(Your objective) Please write out each entry that follows, keeping it exactly the same.

=== Begin Enclosure ===

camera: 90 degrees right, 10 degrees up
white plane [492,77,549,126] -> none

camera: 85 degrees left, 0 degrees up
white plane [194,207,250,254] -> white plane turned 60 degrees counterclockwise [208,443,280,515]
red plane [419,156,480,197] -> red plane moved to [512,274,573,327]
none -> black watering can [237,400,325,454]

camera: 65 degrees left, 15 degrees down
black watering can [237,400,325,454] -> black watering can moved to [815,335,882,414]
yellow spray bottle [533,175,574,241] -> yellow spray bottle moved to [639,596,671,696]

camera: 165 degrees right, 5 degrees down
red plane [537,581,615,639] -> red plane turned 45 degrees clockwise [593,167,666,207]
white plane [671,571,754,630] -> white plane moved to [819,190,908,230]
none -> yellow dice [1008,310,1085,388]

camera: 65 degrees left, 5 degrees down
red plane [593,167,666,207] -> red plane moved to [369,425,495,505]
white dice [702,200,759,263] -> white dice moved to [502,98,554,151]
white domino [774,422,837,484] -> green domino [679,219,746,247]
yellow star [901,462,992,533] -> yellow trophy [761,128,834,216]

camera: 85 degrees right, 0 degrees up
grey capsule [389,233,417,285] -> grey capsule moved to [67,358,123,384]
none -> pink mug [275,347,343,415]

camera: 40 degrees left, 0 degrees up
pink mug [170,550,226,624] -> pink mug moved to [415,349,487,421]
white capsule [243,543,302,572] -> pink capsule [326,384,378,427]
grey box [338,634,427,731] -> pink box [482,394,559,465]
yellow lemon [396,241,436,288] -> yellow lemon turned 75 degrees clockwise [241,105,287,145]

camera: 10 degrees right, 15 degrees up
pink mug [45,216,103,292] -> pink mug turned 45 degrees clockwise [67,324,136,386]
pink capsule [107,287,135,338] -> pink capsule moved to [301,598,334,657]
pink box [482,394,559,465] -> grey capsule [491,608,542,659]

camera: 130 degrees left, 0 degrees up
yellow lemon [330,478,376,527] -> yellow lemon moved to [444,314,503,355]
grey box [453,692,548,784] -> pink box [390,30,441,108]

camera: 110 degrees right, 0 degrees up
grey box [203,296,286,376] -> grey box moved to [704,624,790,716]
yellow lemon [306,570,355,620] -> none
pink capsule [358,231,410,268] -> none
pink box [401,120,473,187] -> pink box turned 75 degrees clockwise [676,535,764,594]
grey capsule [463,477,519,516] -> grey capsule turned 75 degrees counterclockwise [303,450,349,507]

=== End Enclosure ===

(Finished exercise)
camera: 90 degrees right, 10 degrees up
white plane [492,77,549,126] -> none

camera: 85 degrees left, 0 degrees up
white plane [194,207,250,254] -> white plane turned 60 degrees counterclockwise [208,443,280,515]
red plane [419,156,480,197] -> red plane moved to [512,274,573,327]
none -> black watering can [237,400,325,454]

camera: 65 degrees left, 15 degrees down
black watering can [237,400,325,454] -> black watering can moved to [815,335,882,414]
yellow spray bottle [533,175,574,241] -> yellow spray bottle moved to [639,596,671,696]

camera: 165 degrees right, 5 degrees down
red plane [537,581,615,639] -> red plane turned 45 degrees clockwise [593,167,666,207]
white plane [671,571,754,630] -> white plane moved to [819,190,908,230]
none -> yellow dice [1008,310,1085,388]

camera: 65 degrees left, 5 degrees down
red plane [593,167,666,207] -> red plane moved to [369,425,495,505]
white dice [702,200,759,263] -> white dice moved to [502,98,554,151]
white domino [774,422,837,484] -> green domino [679,219,746,247]
yellow star [901,462,992,533] -> yellow trophy [761,128,834,216]

camera: 85 degrees right, 0 degrees up
grey capsule [389,233,417,285] -> grey capsule moved to [67,358,123,384]
none -> pink mug [275,347,343,415]

camera: 40 degrees left, 0 degrees up
pink mug [170,550,226,624] -> pink mug moved to [415,349,487,421]
white capsule [243,543,302,572] -> pink capsule [326,384,378,427]
grey box [338,634,427,731] -> pink box [482,394,559,465]
yellow lemon [396,241,436,288] -> yellow lemon turned 75 degrees clockwise [241,105,287,145]

camera: 10 degrees right, 15 degrees up
pink mug [45,216,103,292] -> pink mug turned 45 degrees clockwise [67,324,136,386]
pink capsule [107,287,135,338] -> pink capsule moved to [301,598,334,657]
pink box [482,394,559,465] -> grey capsule [491,608,542,659]

camera: 130 degrees left, 0 degrees up
yellow lemon [330,478,376,527] -> yellow lemon moved to [444,314,503,355]
grey box [453,692,548,784] -> pink box [390,30,441,108]

camera: 110 degrees right, 0 degrees up
grey box [203,296,286,376] -> grey box moved to [704,624,790,716]
yellow lemon [306,570,355,620] -> none
pink capsule [358,231,410,268] -> none
pink box [401,120,473,187] -> pink box turned 75 degrees clockwise [676,535,764,594]
grey capsule [463,477,519,516] -> grey capsule turned 75 degrees counterclockwise [303,450,349,507]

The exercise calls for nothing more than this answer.